What is expected
Every line below from the one containing "turquoise house: 2 -> 3" through the one containing "turquoise watering can: 2 -> 3" must be transcribed exactly. Omit all lines outside that stretch.

Data shown
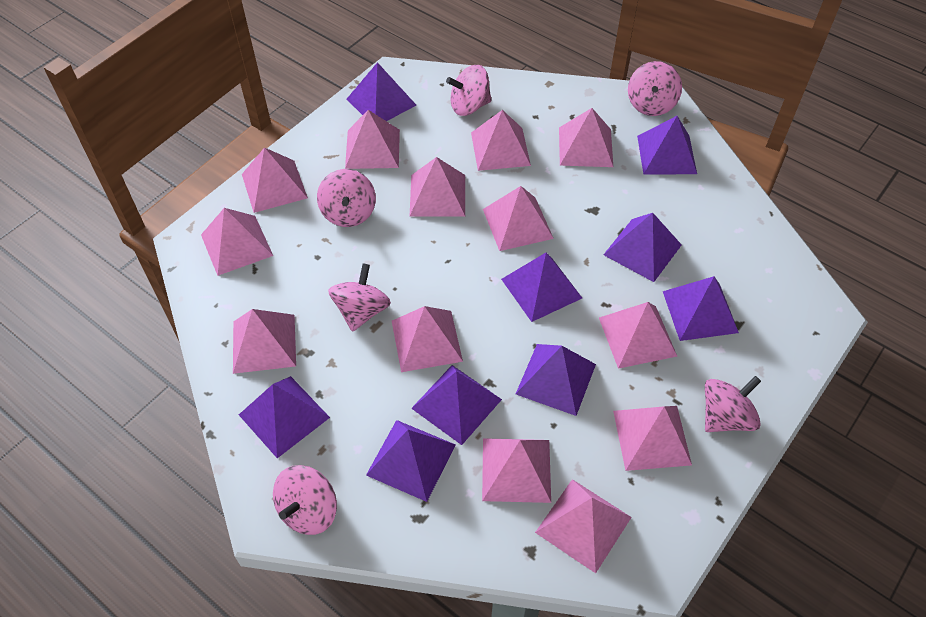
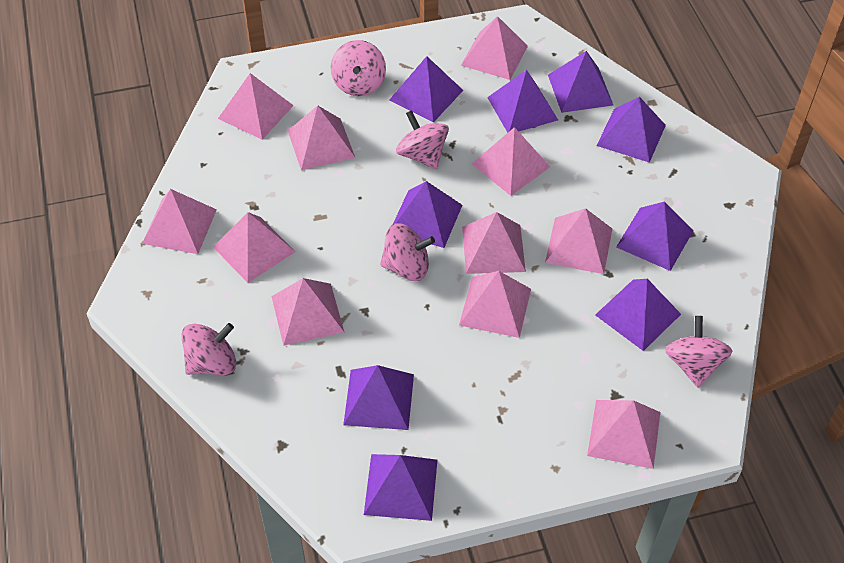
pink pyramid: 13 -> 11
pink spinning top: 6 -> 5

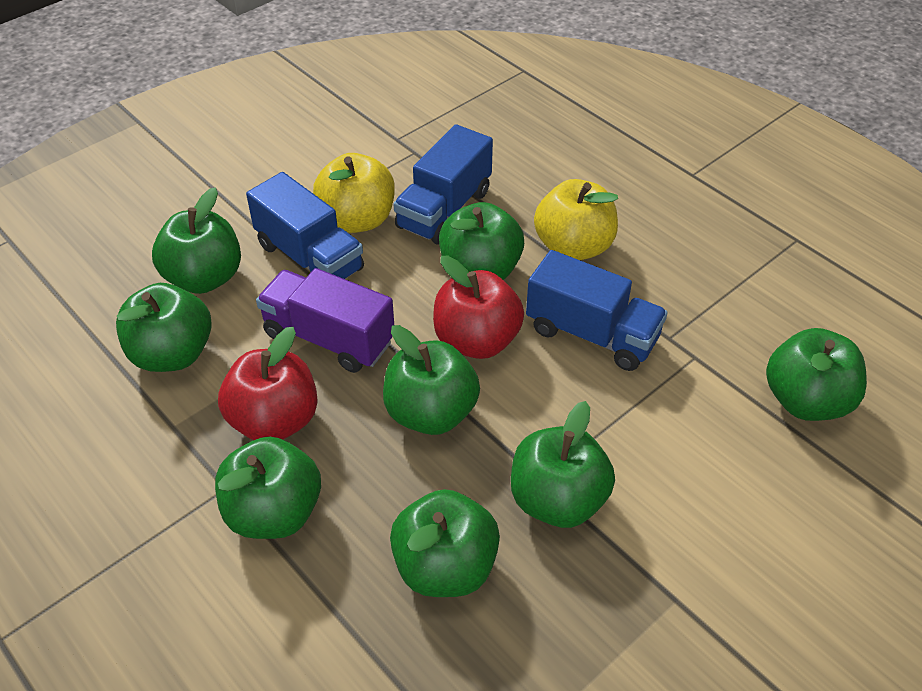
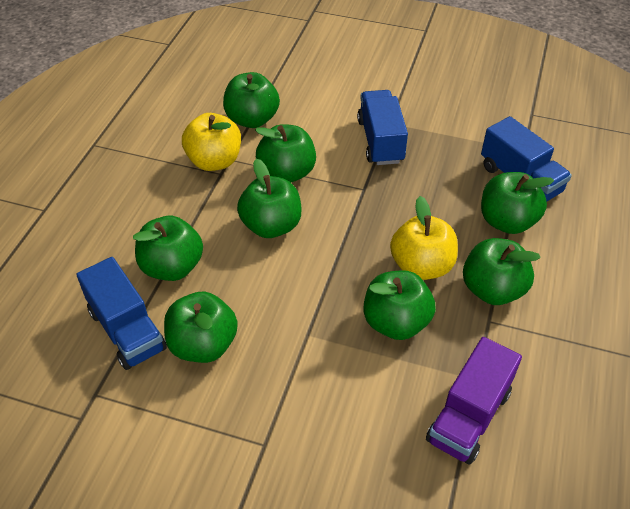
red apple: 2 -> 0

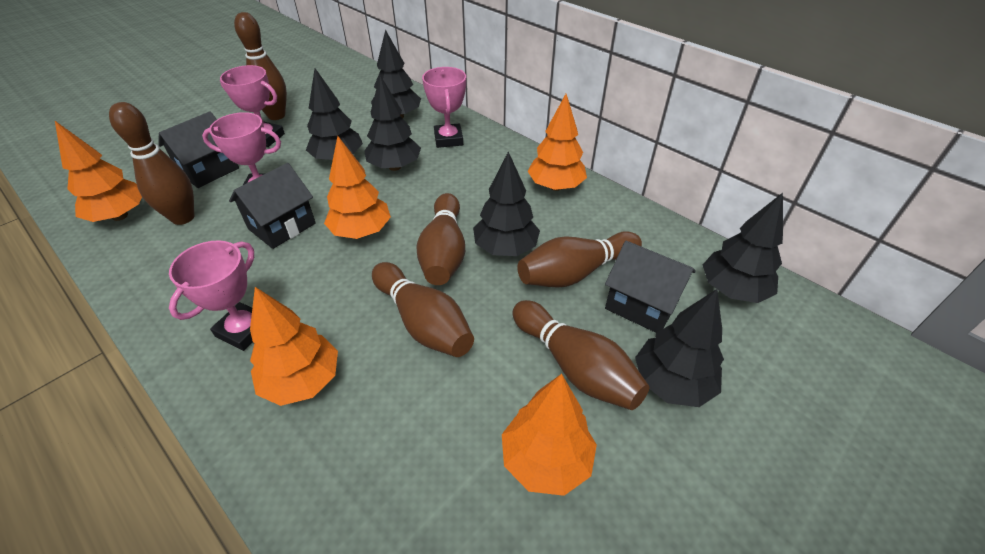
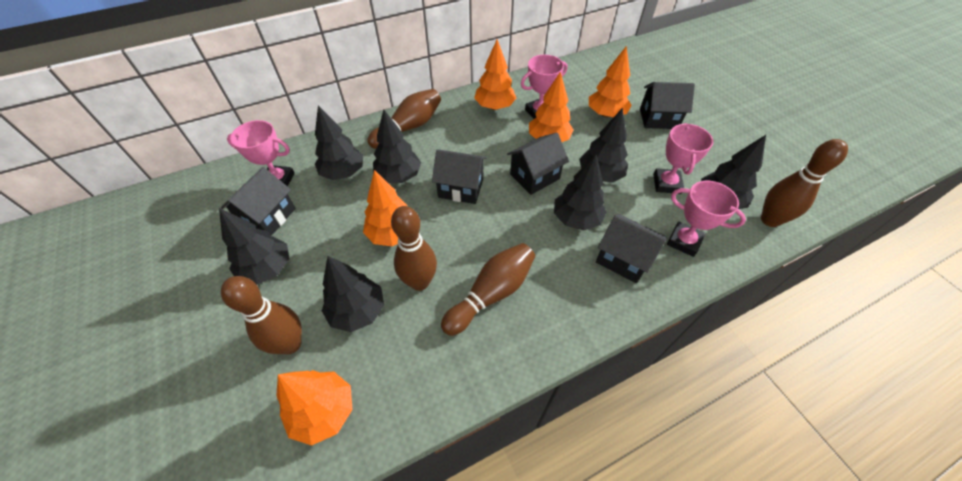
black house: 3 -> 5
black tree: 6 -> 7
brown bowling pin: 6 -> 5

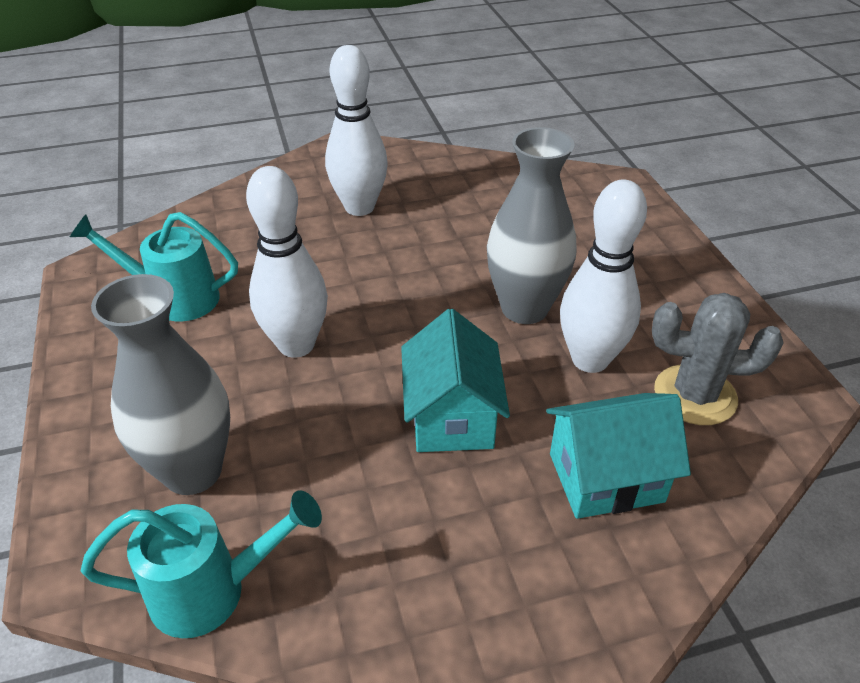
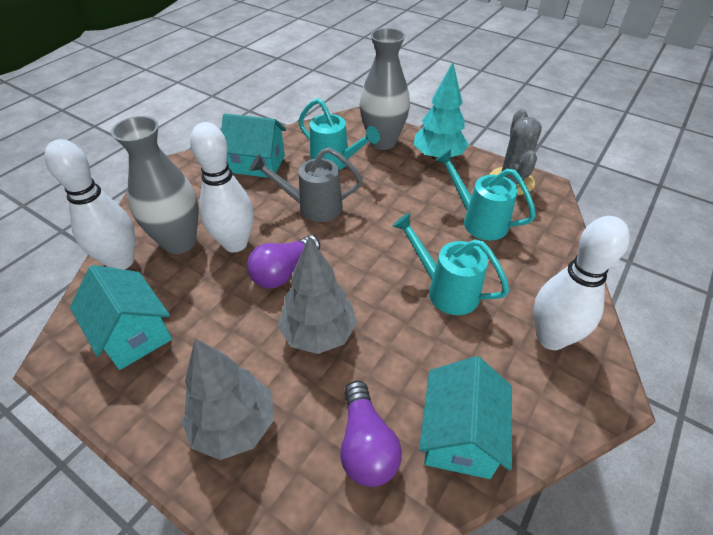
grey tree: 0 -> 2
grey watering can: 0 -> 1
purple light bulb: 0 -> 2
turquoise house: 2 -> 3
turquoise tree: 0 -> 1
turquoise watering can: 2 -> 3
* * *
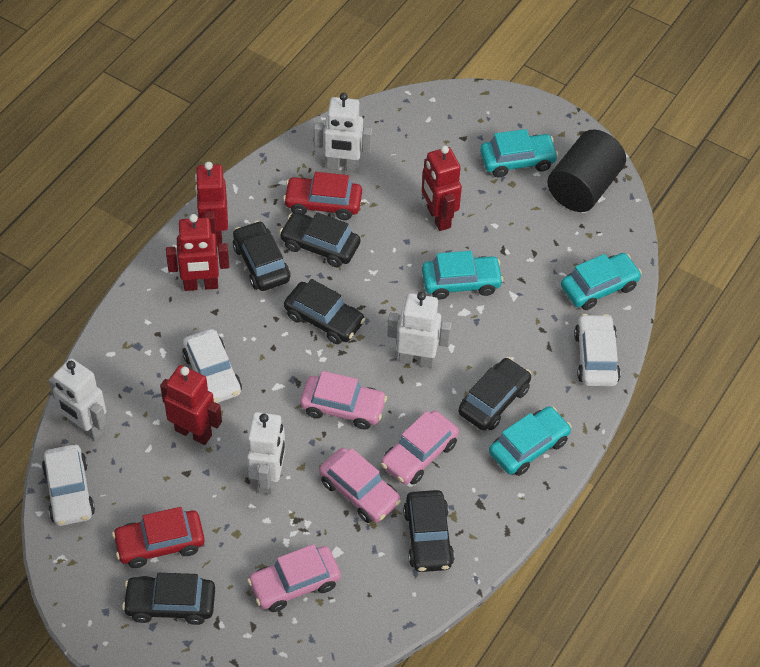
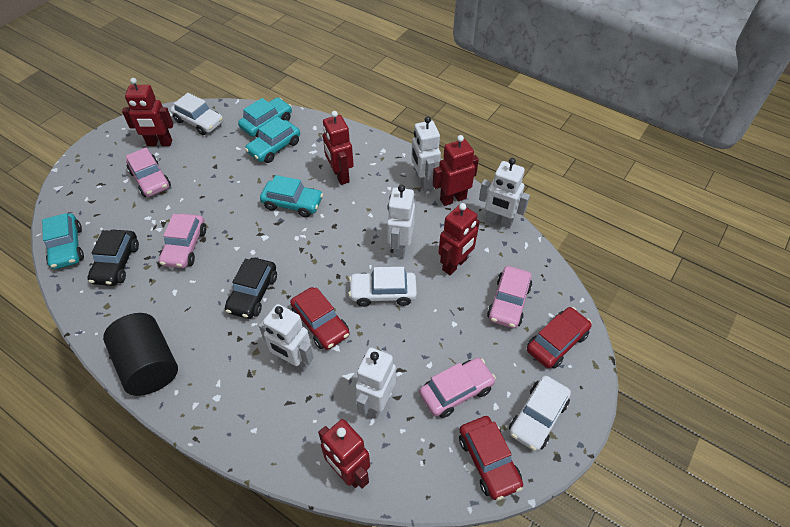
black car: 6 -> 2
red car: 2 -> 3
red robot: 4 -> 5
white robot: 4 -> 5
--
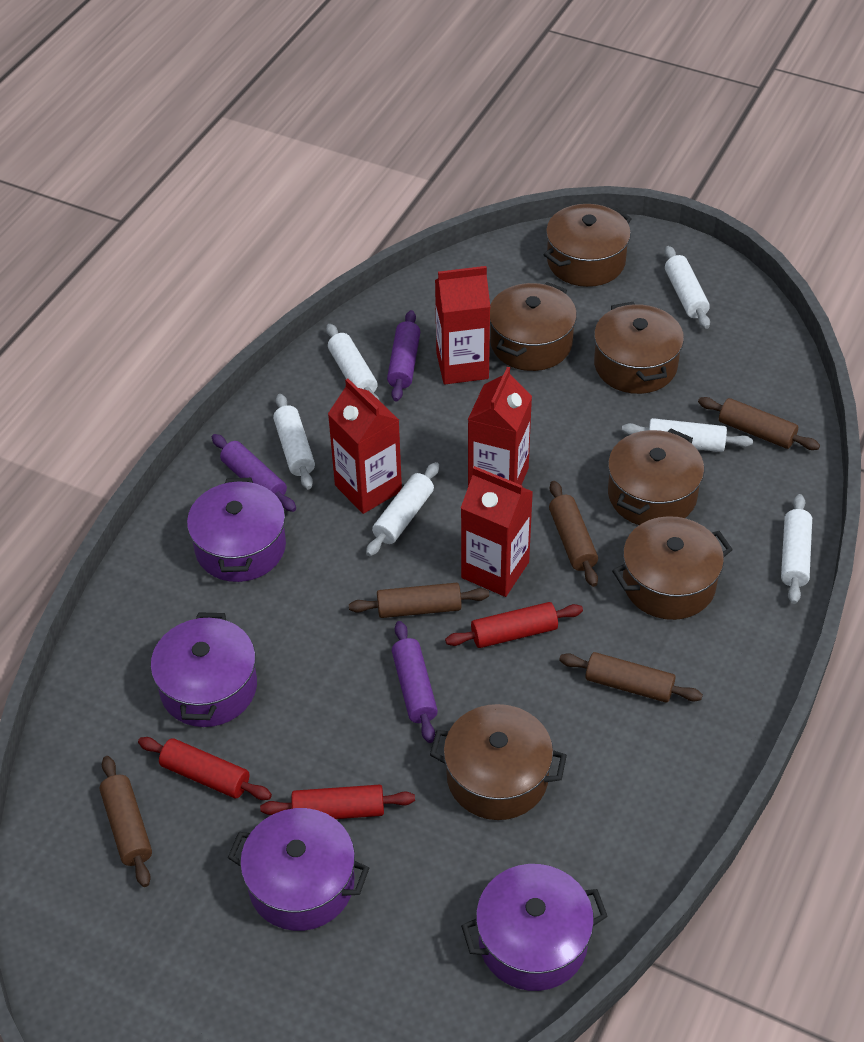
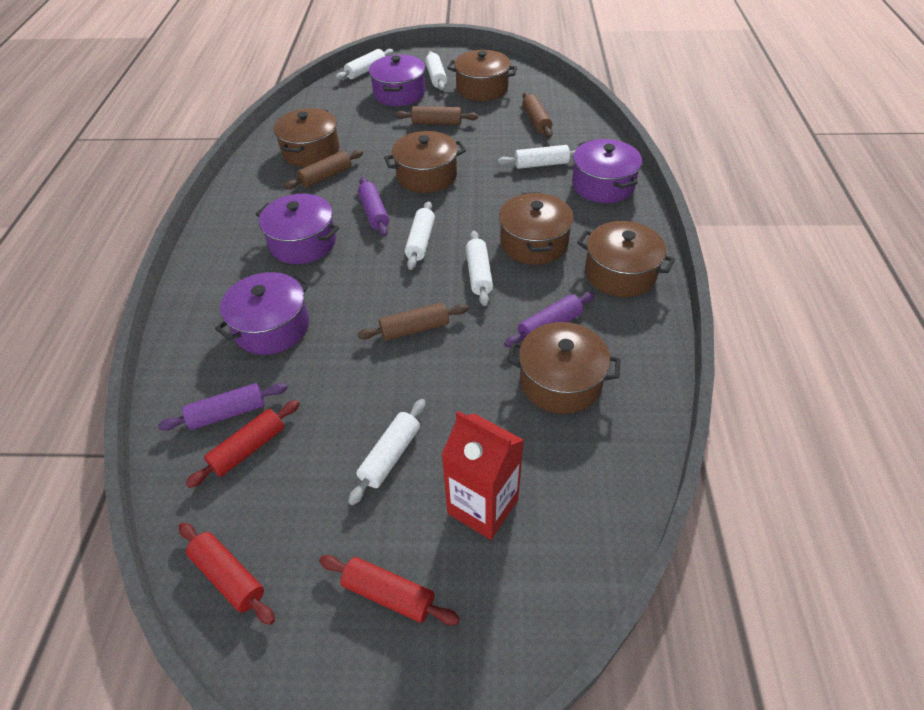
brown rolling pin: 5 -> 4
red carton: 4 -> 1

Response
turquoise house: 2 -> 3
turquoise tree: 0 -> 1
turquoise watering can: 2 -> 3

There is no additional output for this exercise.